*** Material to process Section Begins ***
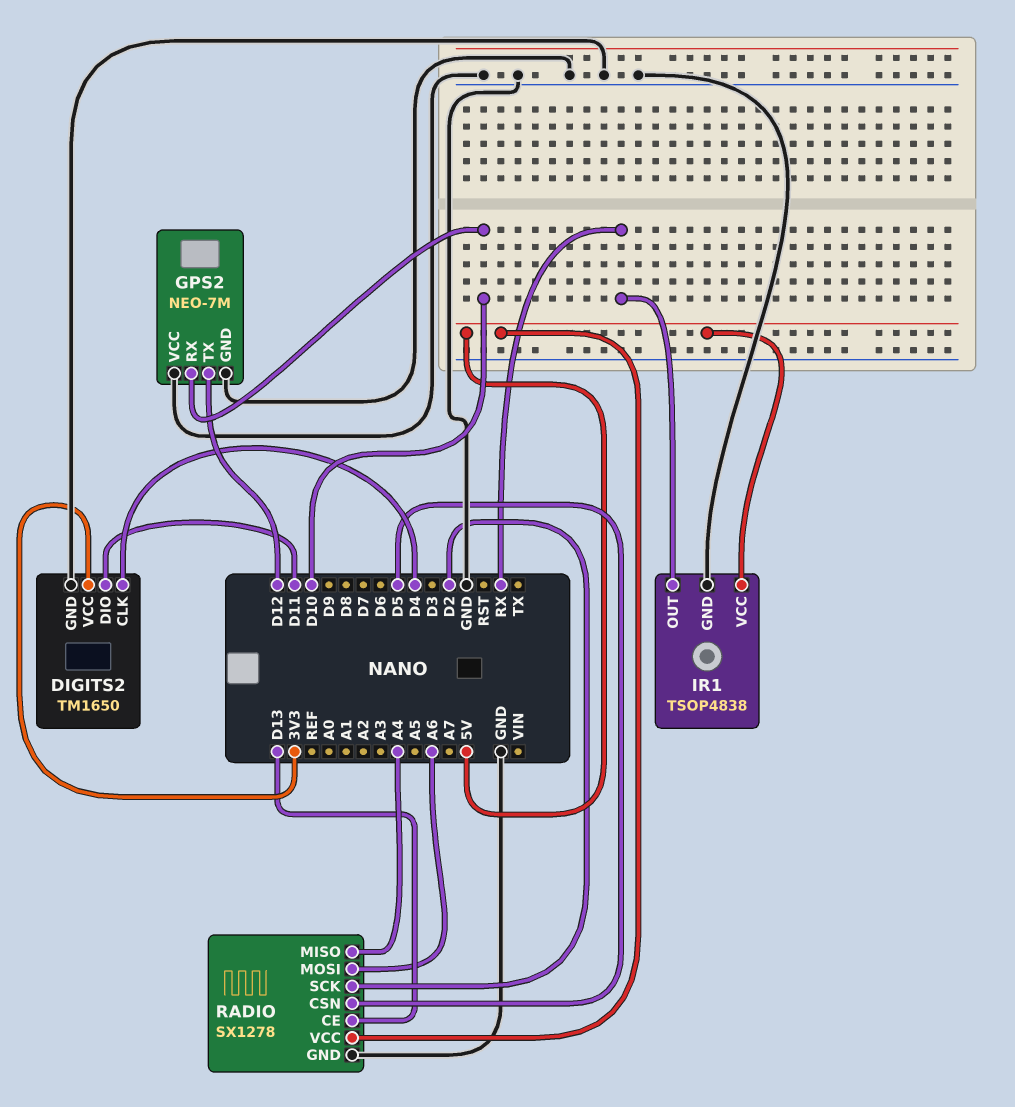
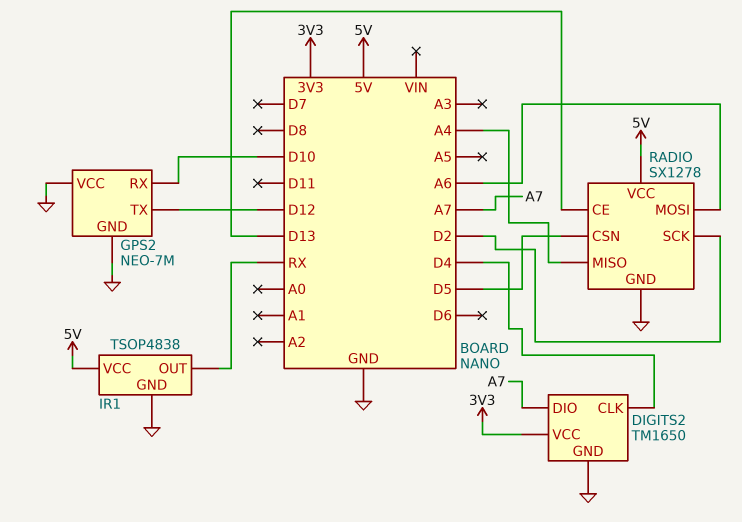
DIGITS2 pin DIO: D11 -> A7

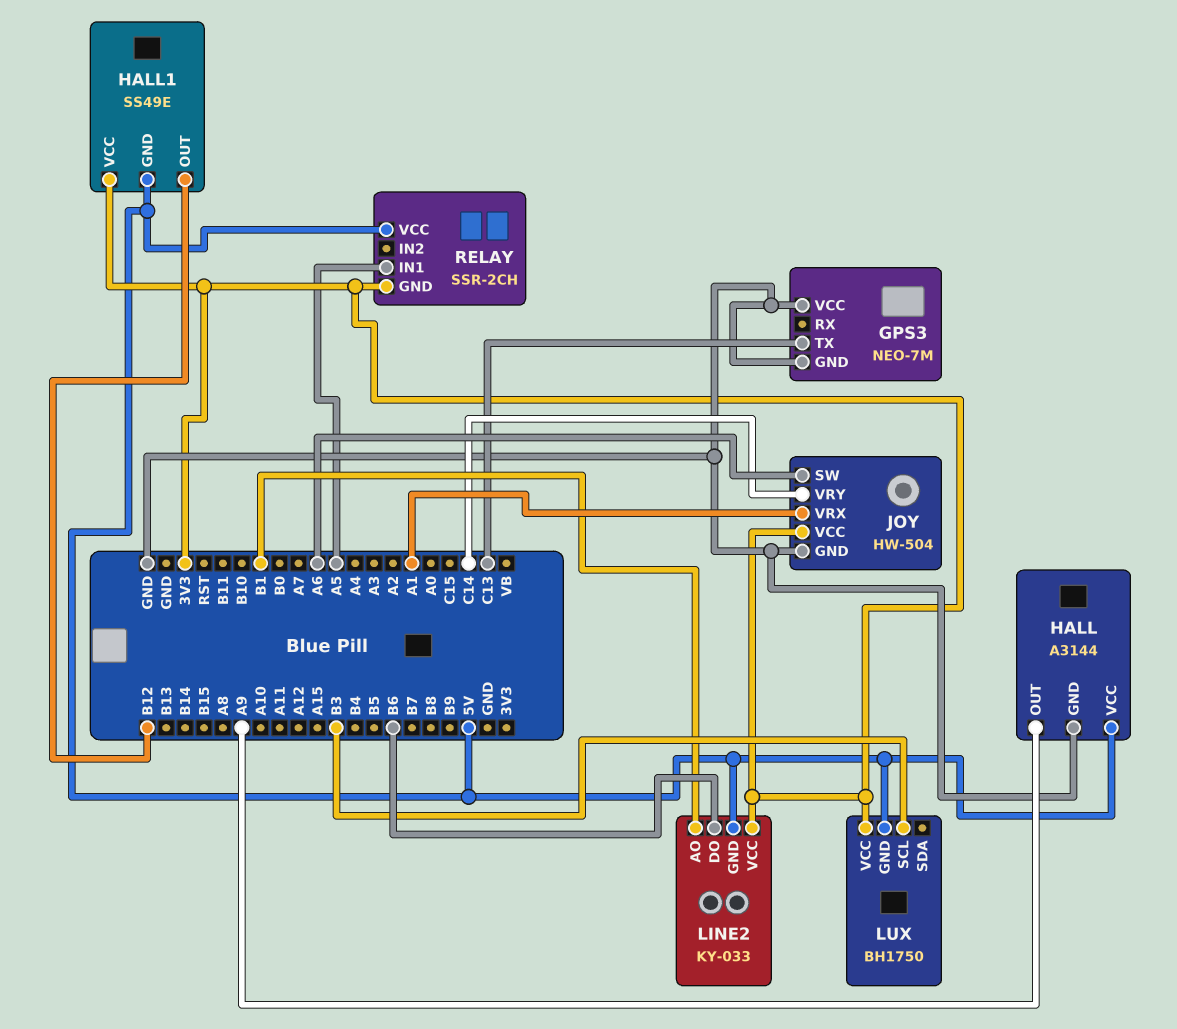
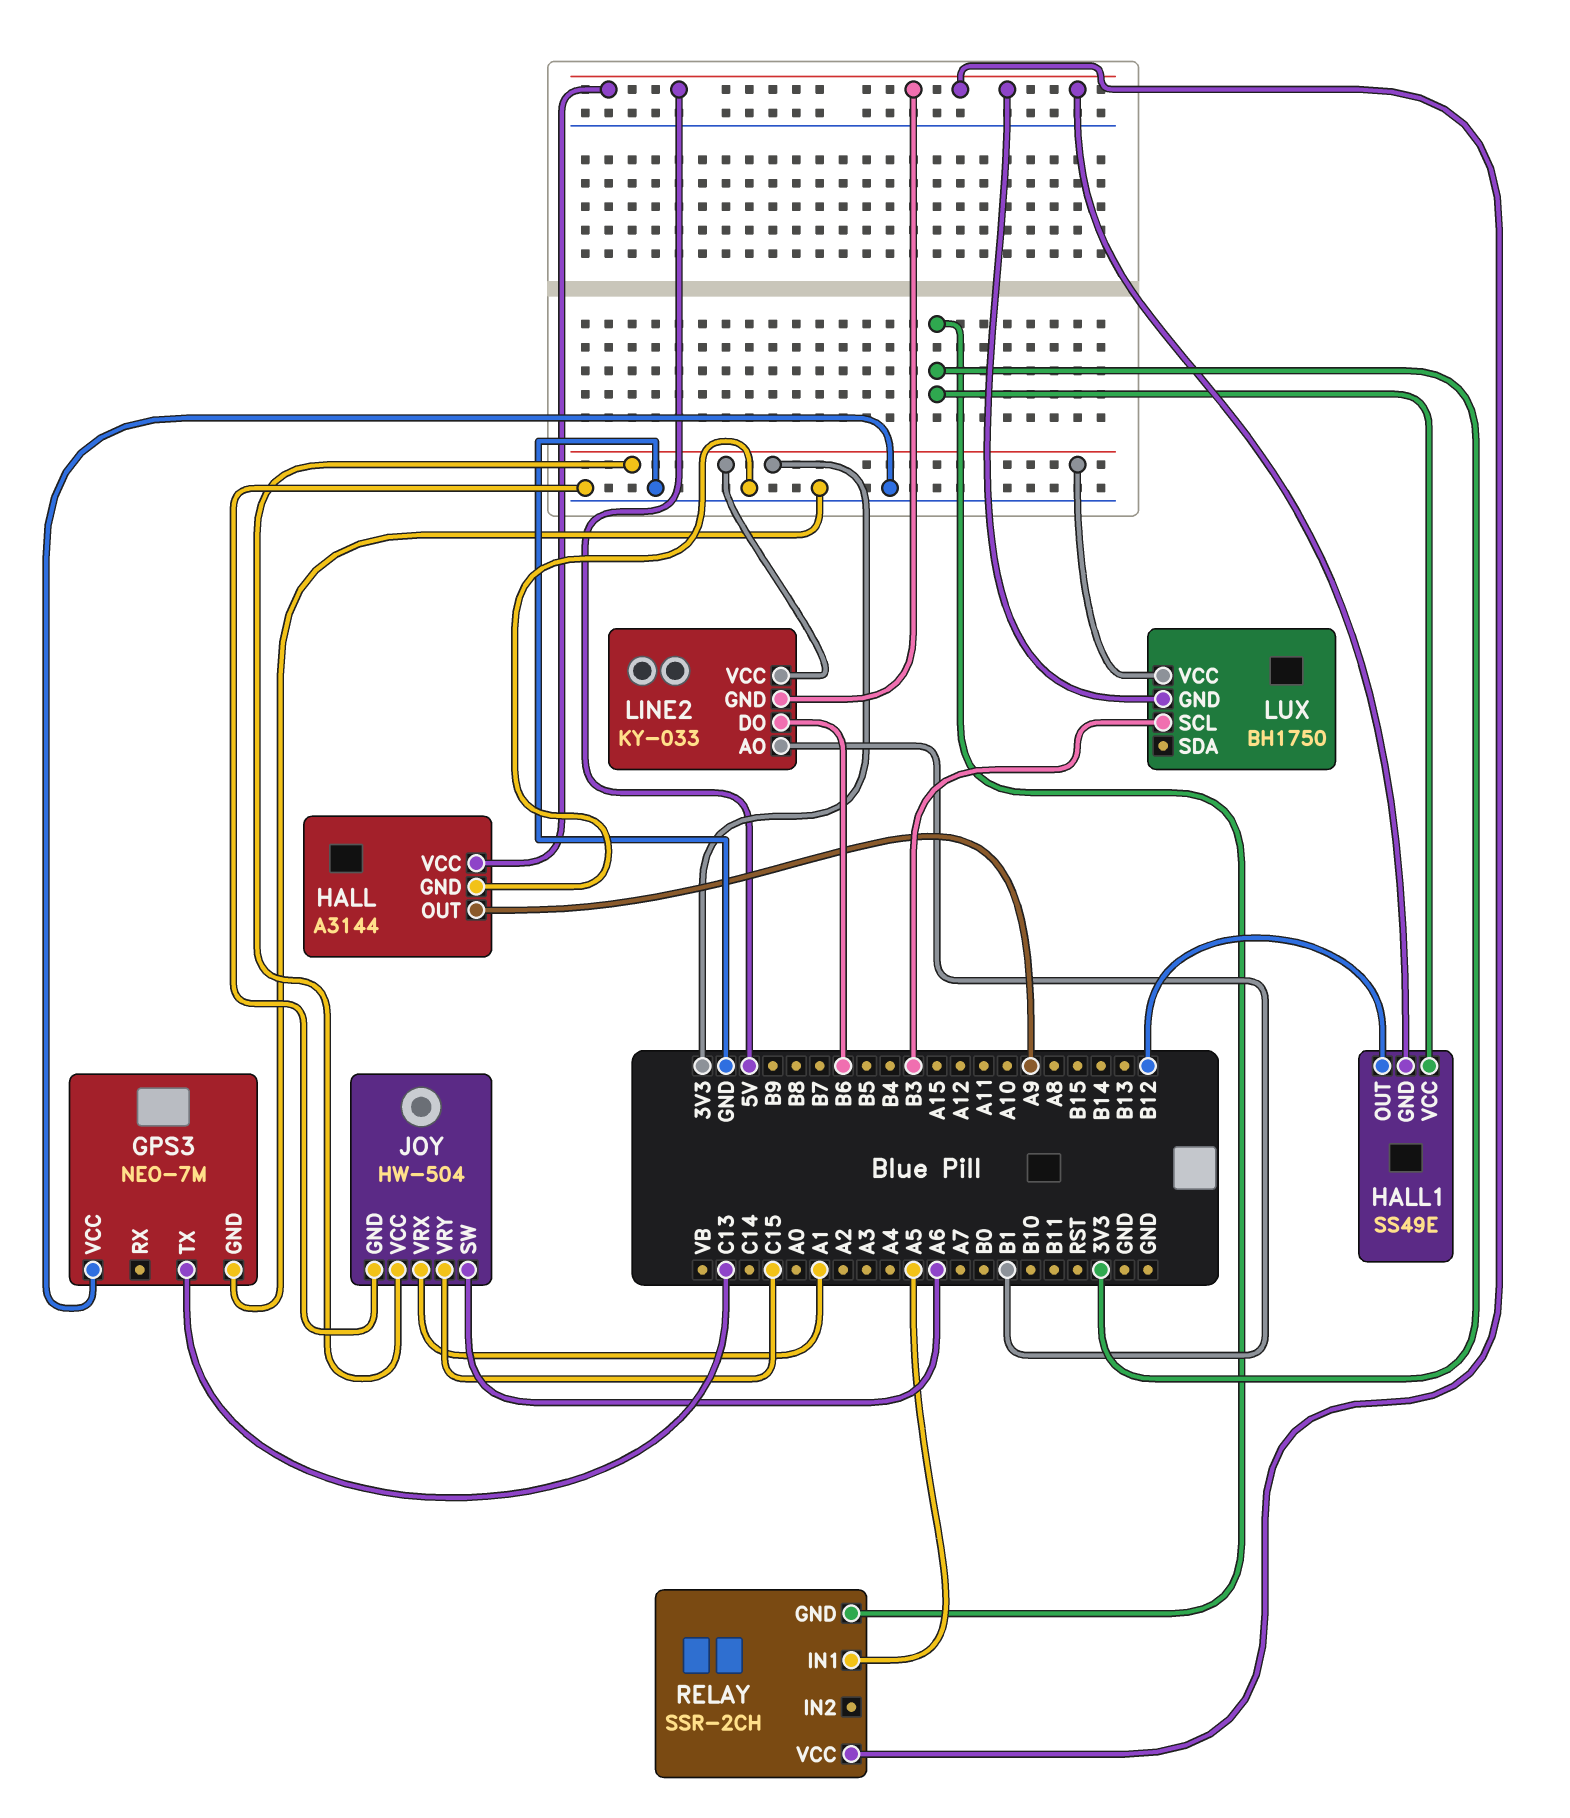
JOY pin VRY: C14 -> C15

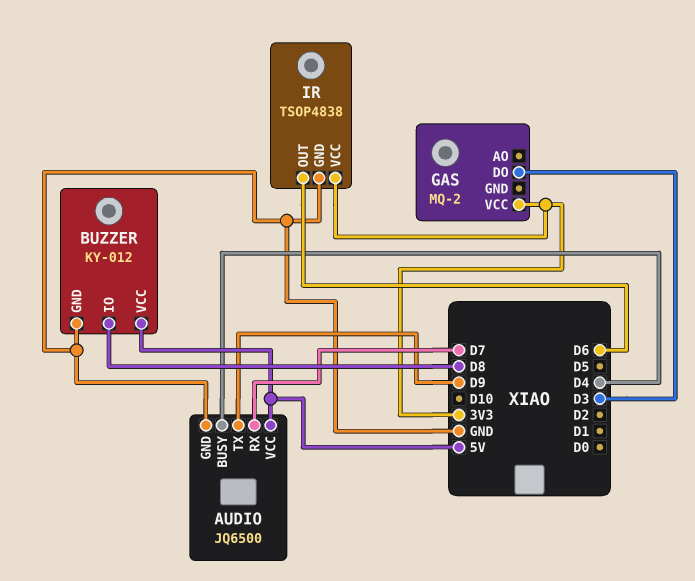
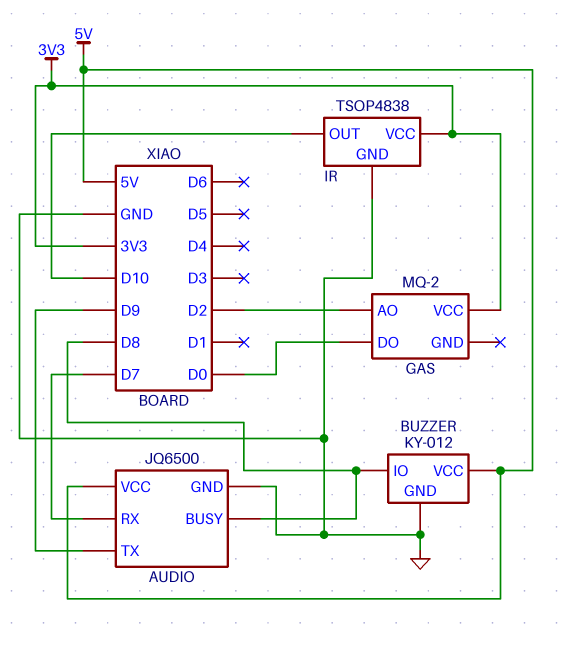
AUDIO pin BUSY: D4 -> D8
GAS pin AO: none -> D2
GAS pin DO: D3 -> D0
IR pin OUT: D6 -> D10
*** Material to process Section Ends ***
Output the lines above in full and exactly. Leave out every picture.

DIGITS2 pin DIO: D11 -> A7

JOY pin VRY: C14 -> C15

AUDIO pin BUSY: D4 -> D8
GAS pin AO: none -> D2
GAS pin DO: D3 -> D0
IR pin OUT: D6 -> D10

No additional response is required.